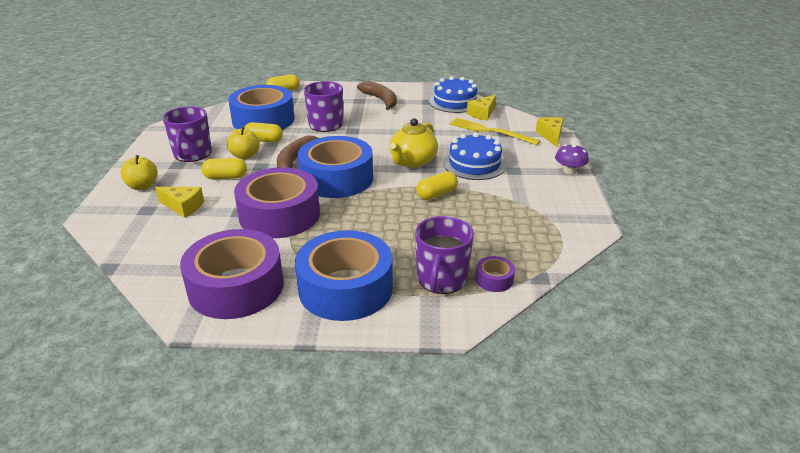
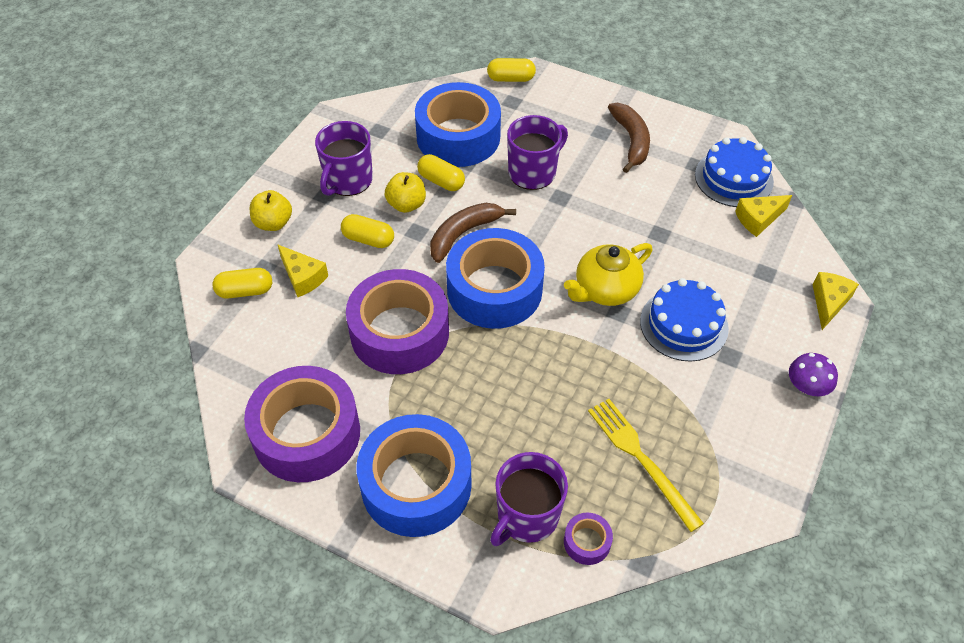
camera: 25 degrees right, 20 degrees up
(436, 194) = (601, 366): yellow capsule -> yellow capsule (245, 291)
(490, 131) = (746, 262): yellow fork -> yellow fork (641, 459)

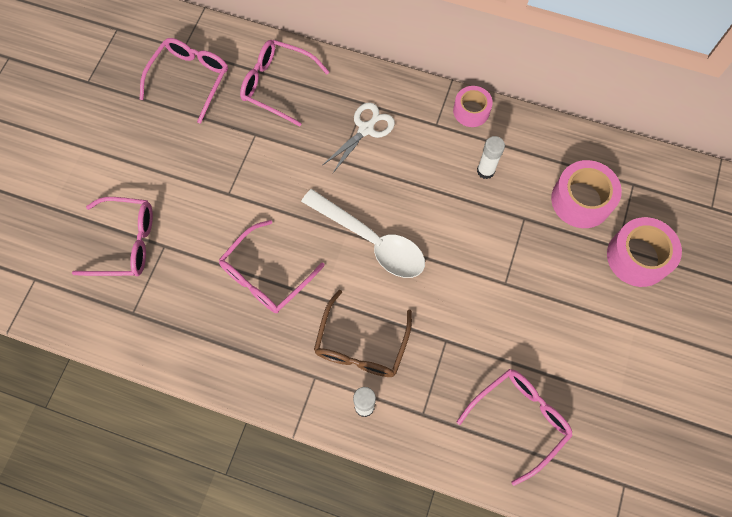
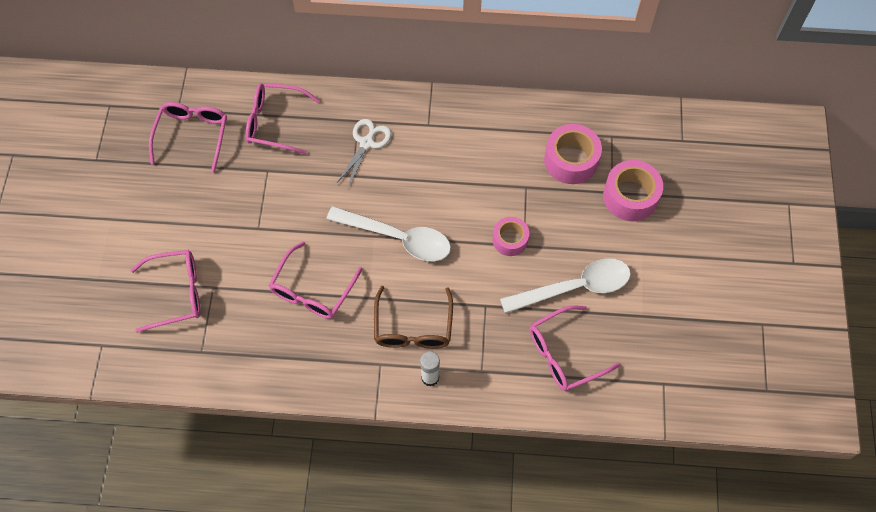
camera: 15 degrees left, 5 degrees down
(471, 111) = (456, 106): pink tape -> pink tape (510, 240)
(485, 171) = (482, 155): white glue stick -> none
(519, 419) = (564, 354): pink glasses -> pink glasses turned 150 degrees counterclockwise
(550, 345) = (575, 287): none -> white spoon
○ ○ ○
• EXERCISE REQUIREMENTS: After locating the line containing "(485, 171) = (482, 155): white", write out that line and all remaining lines of the records exactly, with nothing added.

• TASK RESULT:
(485, 171) = (482, 155): white glue stick -> none
(519, 419) = (564, 354): pink glasses -> pink glasses turned 150 degrees counterclockwise
(550, 345) = (575, 287): none -> white spoon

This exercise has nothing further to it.